● **What to work on**:
Exact transcription of the data below is required, without the images.
-------- Data shown --------
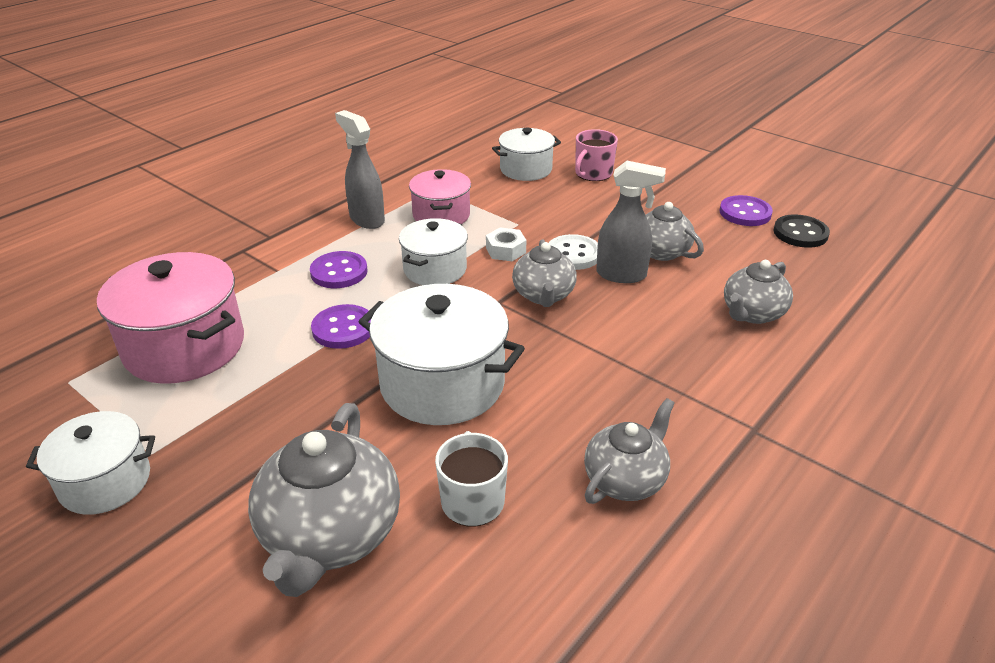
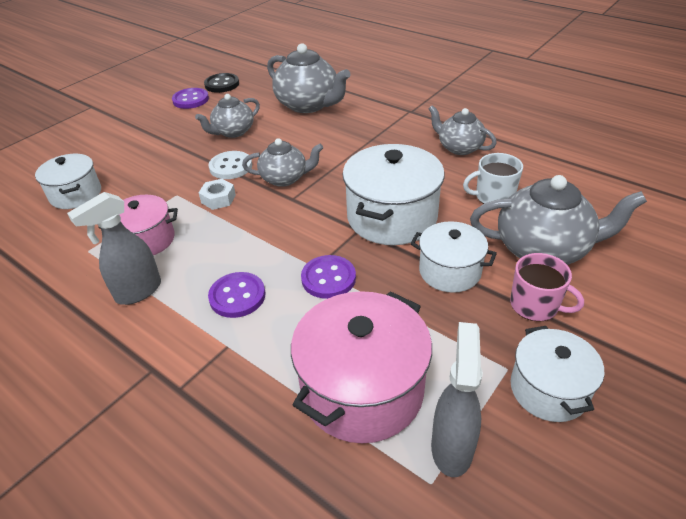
camera: 90 degrees left, 5 degrees up
(435, 269) = (241, 235): white pot -> white pot (449, 271)
(593, 173) = (102, 159): pink mug -> pink mug (535, 305)
(622, 275) = (261, 147): grey spray bottle -> grey spray bottle (452, 447)
(752, 313) = (309, 105): grey teapot -> grey teapot, size x1.61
--------
● **Output for this task**:
camera: 90 degrees left, 5 degrees up
(435, 269) = (241, 235): white pot -> white pot (449, 271)
(593, 173) = (102, 159): pink mug -> pink mug (535, 305)
(622, 275) = (261, 147): grey spray bottle -> grey spray bottle (452, 447)
(752, 313) = (309, 105): grey teapot -> grey teapot, size x1.61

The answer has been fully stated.